═══ Dataset excerpts ═══

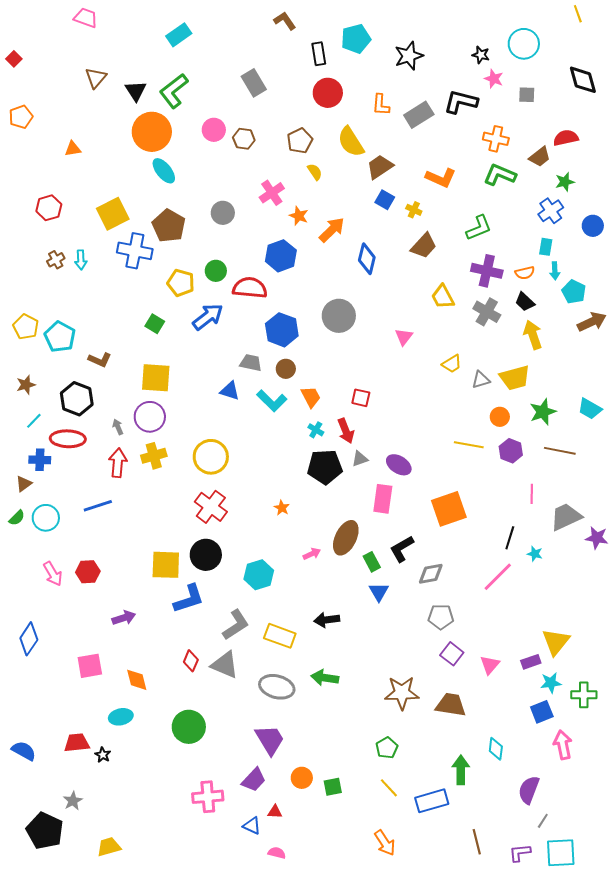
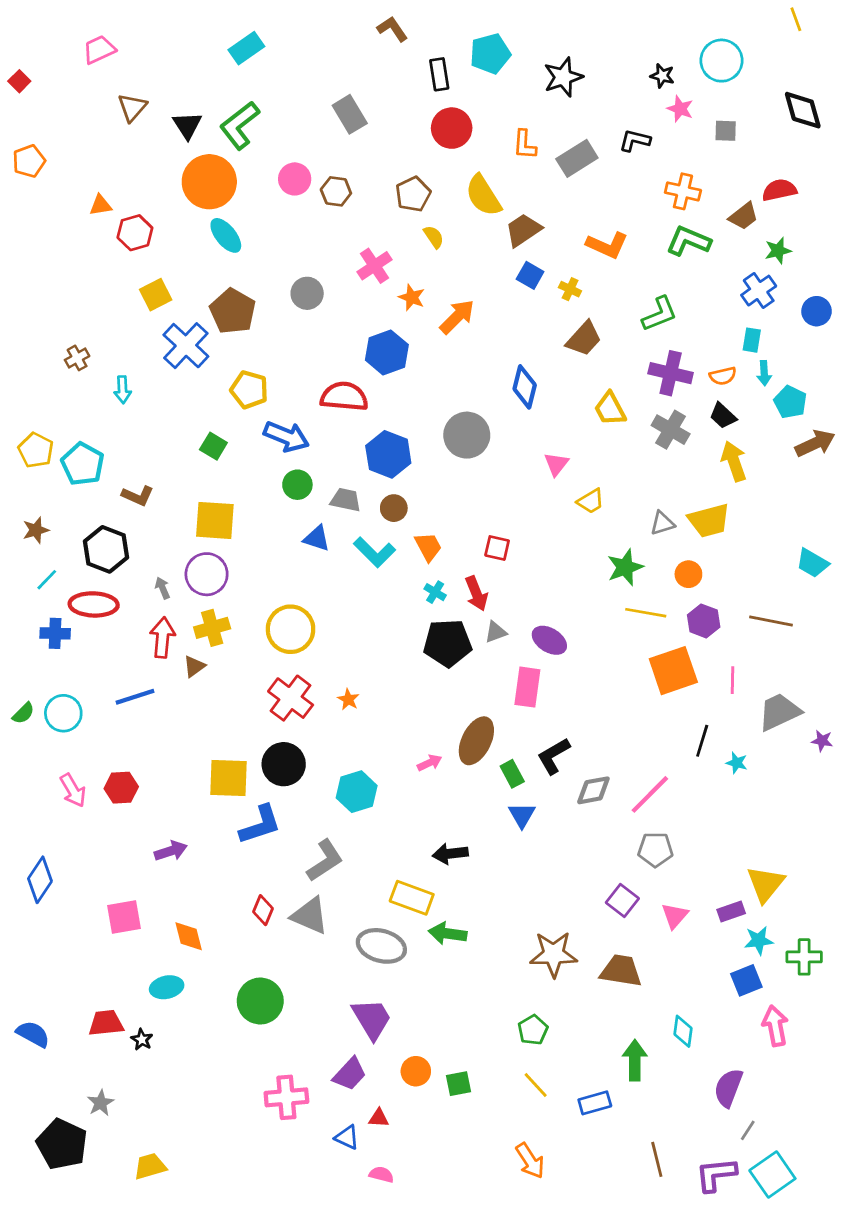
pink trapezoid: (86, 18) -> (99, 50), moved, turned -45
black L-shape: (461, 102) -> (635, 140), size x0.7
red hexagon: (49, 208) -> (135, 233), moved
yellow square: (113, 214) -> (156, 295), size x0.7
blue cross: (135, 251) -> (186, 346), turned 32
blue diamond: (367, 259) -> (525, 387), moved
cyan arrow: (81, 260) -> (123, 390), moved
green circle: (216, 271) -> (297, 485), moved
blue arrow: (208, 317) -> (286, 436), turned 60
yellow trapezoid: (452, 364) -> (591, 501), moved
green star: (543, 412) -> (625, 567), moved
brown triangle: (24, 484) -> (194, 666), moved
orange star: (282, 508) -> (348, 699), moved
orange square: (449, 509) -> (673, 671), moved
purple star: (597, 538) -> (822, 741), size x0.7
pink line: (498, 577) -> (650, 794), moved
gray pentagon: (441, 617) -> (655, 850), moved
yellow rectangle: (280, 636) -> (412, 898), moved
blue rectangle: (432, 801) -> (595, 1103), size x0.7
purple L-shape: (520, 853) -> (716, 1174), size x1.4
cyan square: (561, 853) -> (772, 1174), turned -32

═══
═══ Dataset excerpts ═══

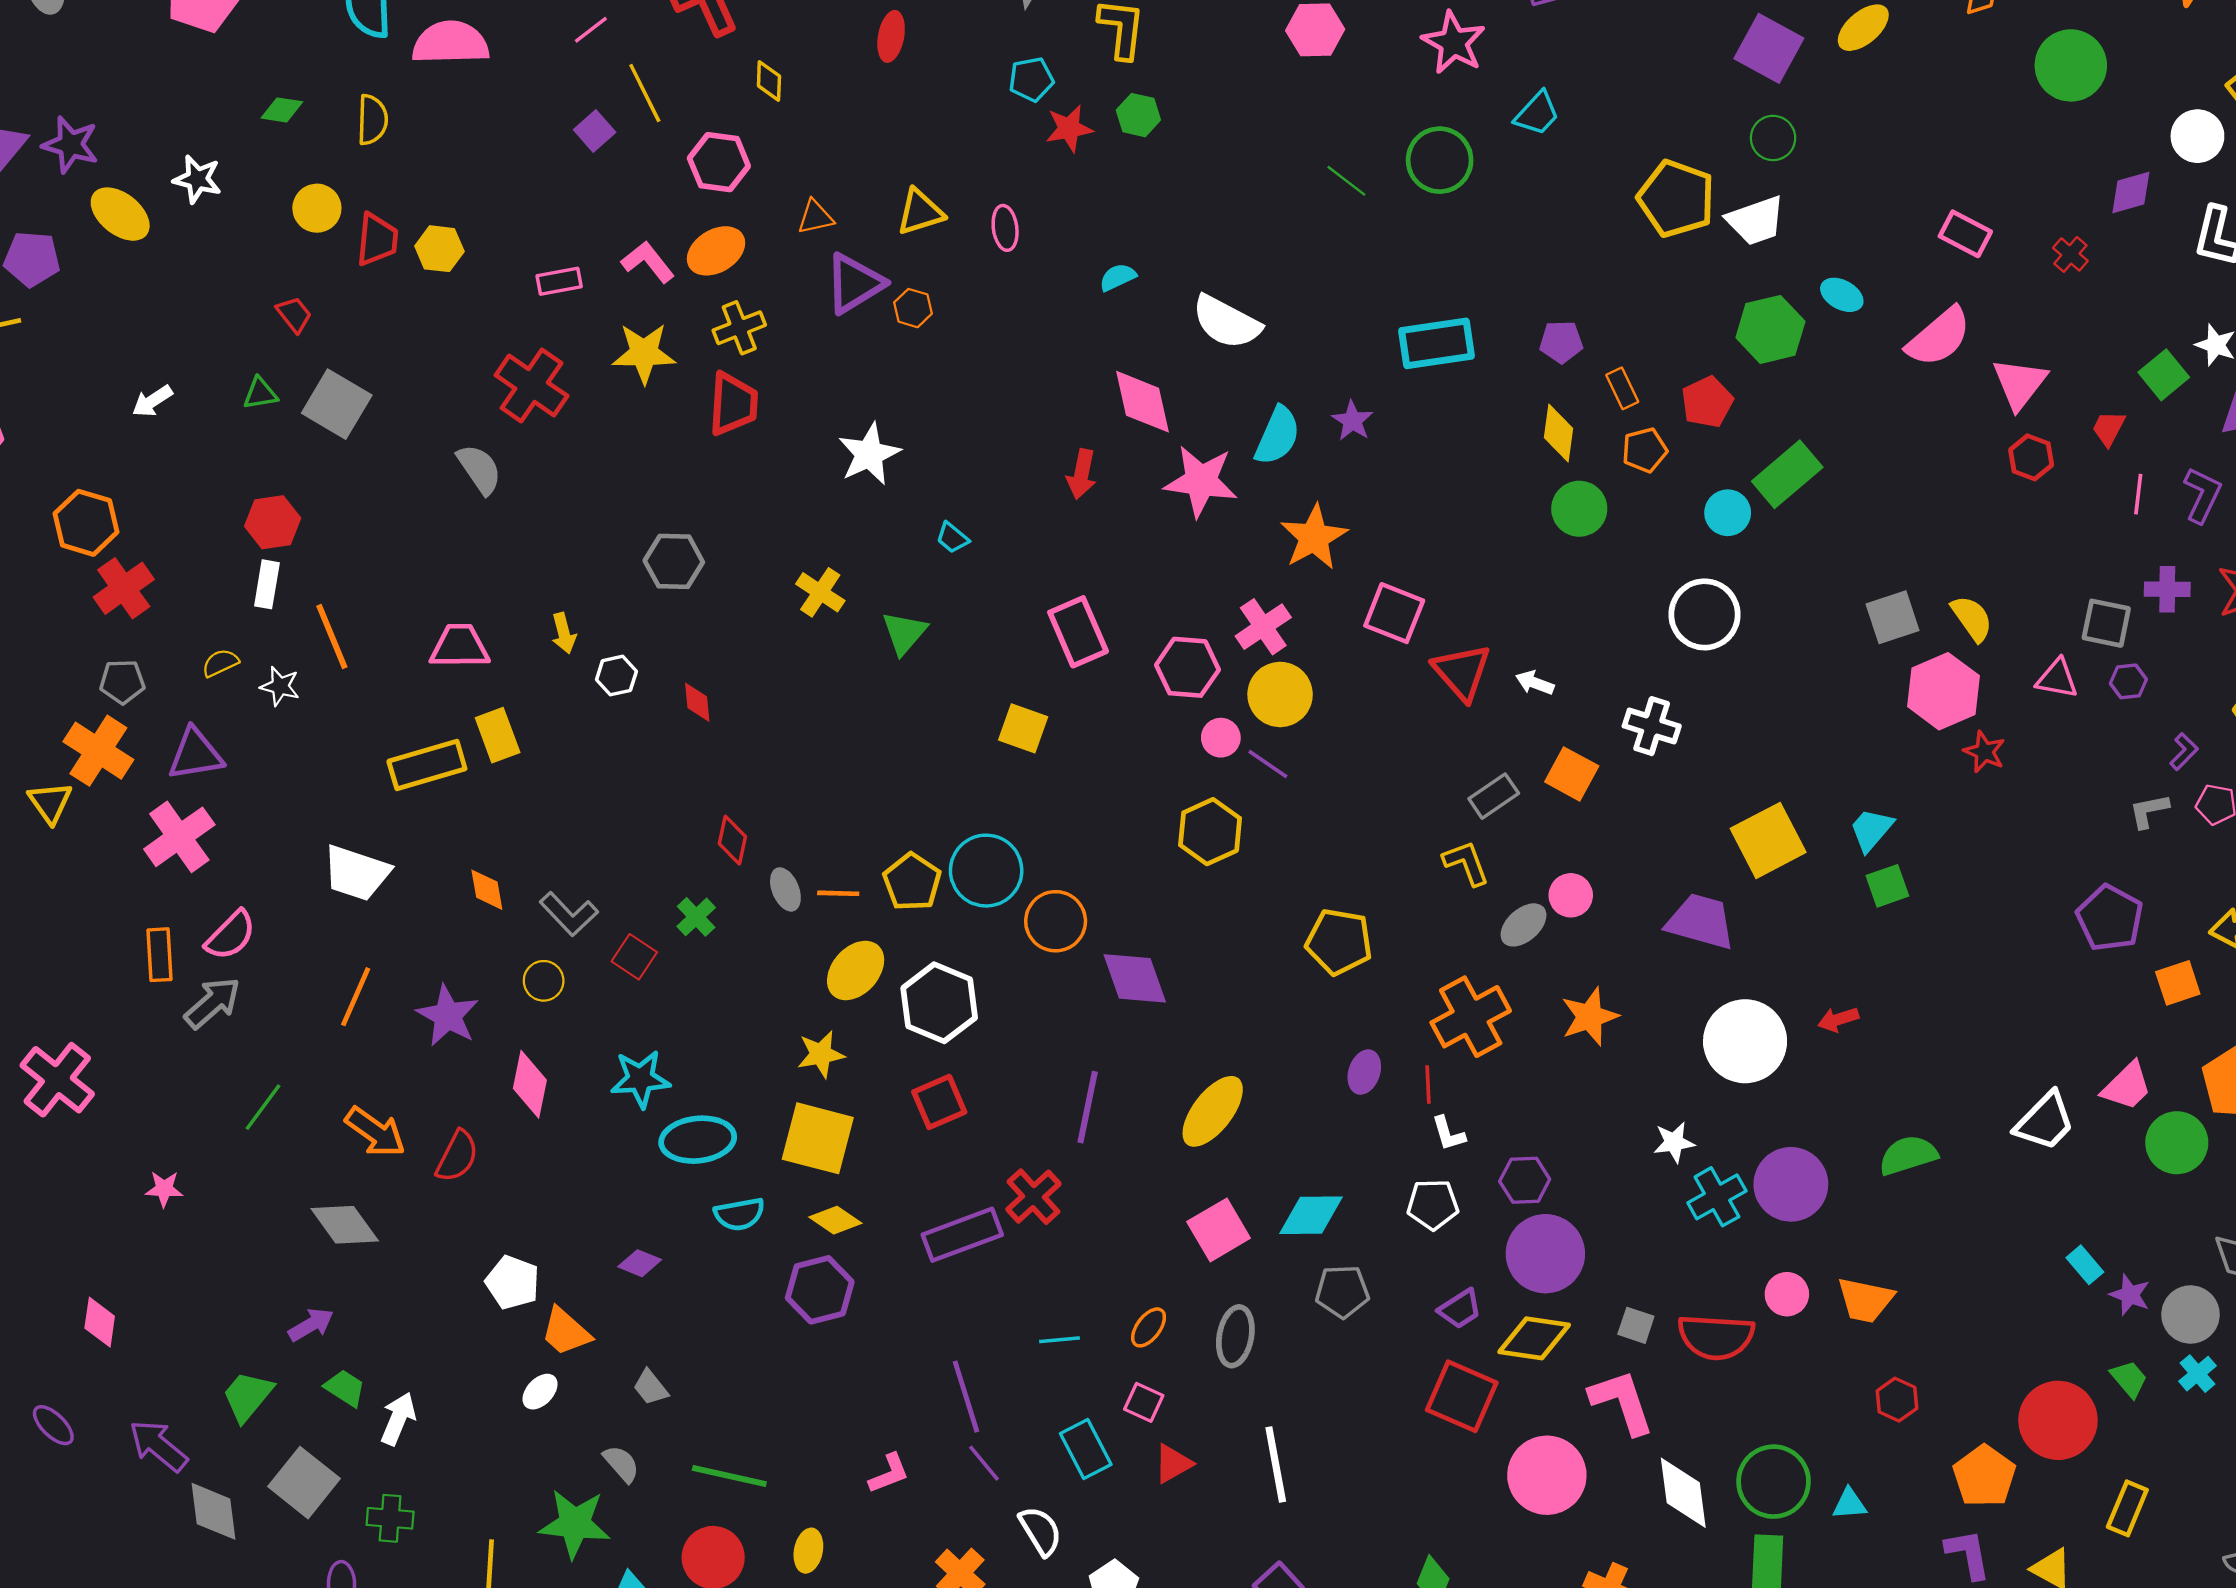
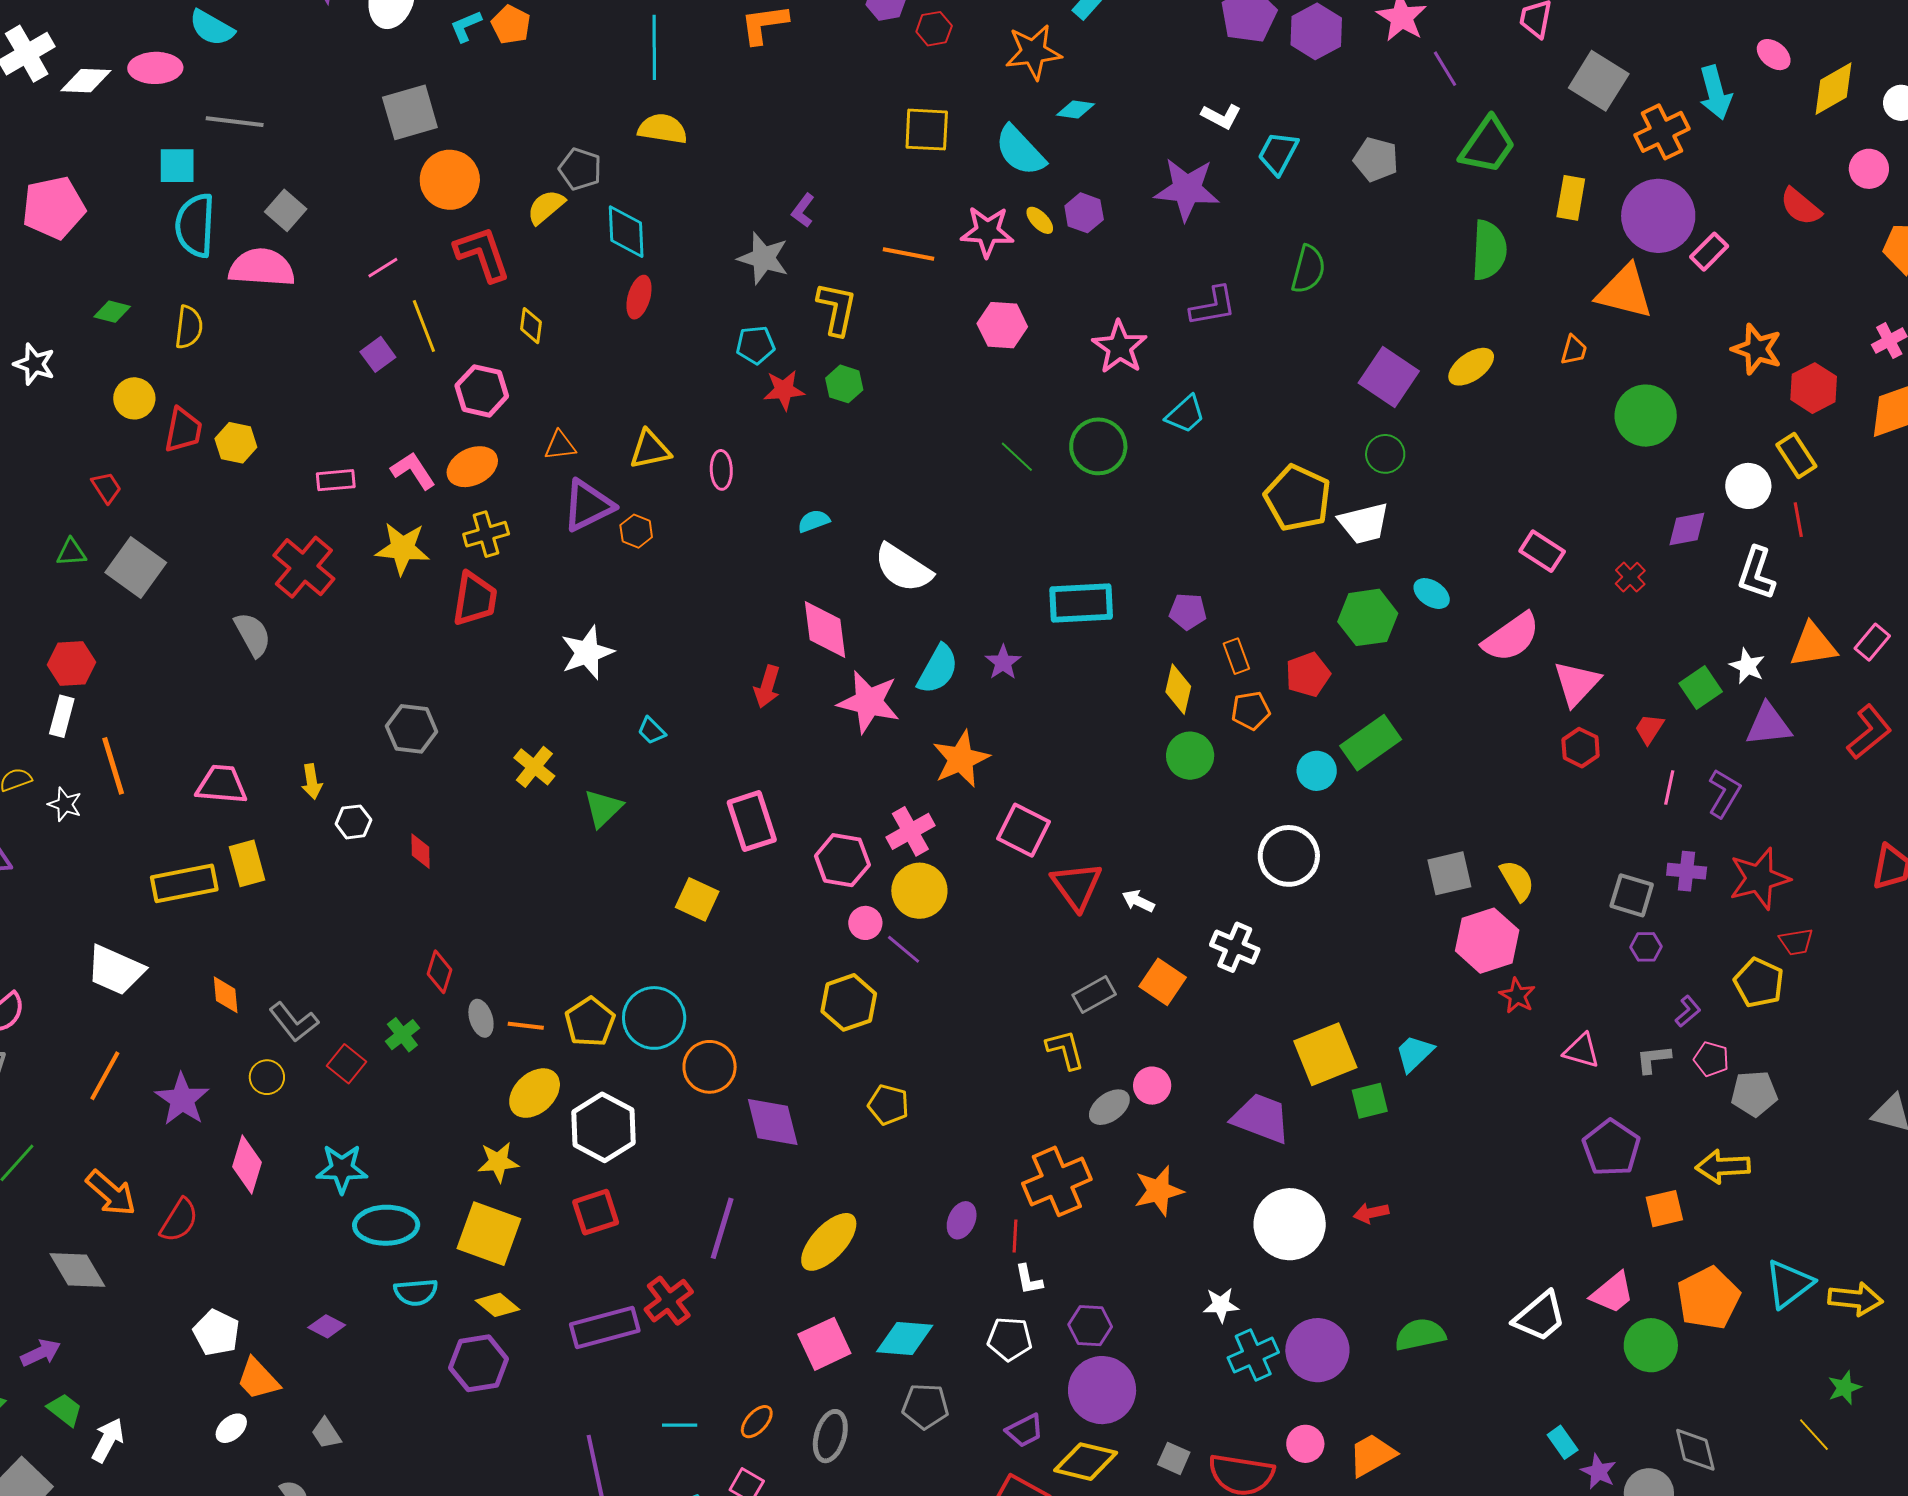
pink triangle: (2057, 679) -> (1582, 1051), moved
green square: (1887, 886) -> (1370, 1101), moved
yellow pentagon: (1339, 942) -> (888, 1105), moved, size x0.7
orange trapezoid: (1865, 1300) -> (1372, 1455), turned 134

═══

Work instructions:
Repeat exactly the lines above from the one with "green circle: (216, 271) -> (297, 485), moved" up to and including the one with "pink line: (498, 577) -> (650, 794), moved". No other line belongs in the reply.

Written solution:
green circle: (216, 271) -> (297, 485), moved
blue arrow: (208, 317) -> (286, 436), turned 60
yellow trapezoid: (452, 364) -> (591, 501), moved
green star: (543, 412) -> (625, 567), moved
brown triangle: (24, 484) -> (194, 666), moved
orange star: (282, 508) -> (348, 699), moved
orange square: (449, 509) -> (673, 671), moved
purple star: (597, 538) -> (822, 741), size x0.7
pink line: (498, 577) -> (650, 794), moved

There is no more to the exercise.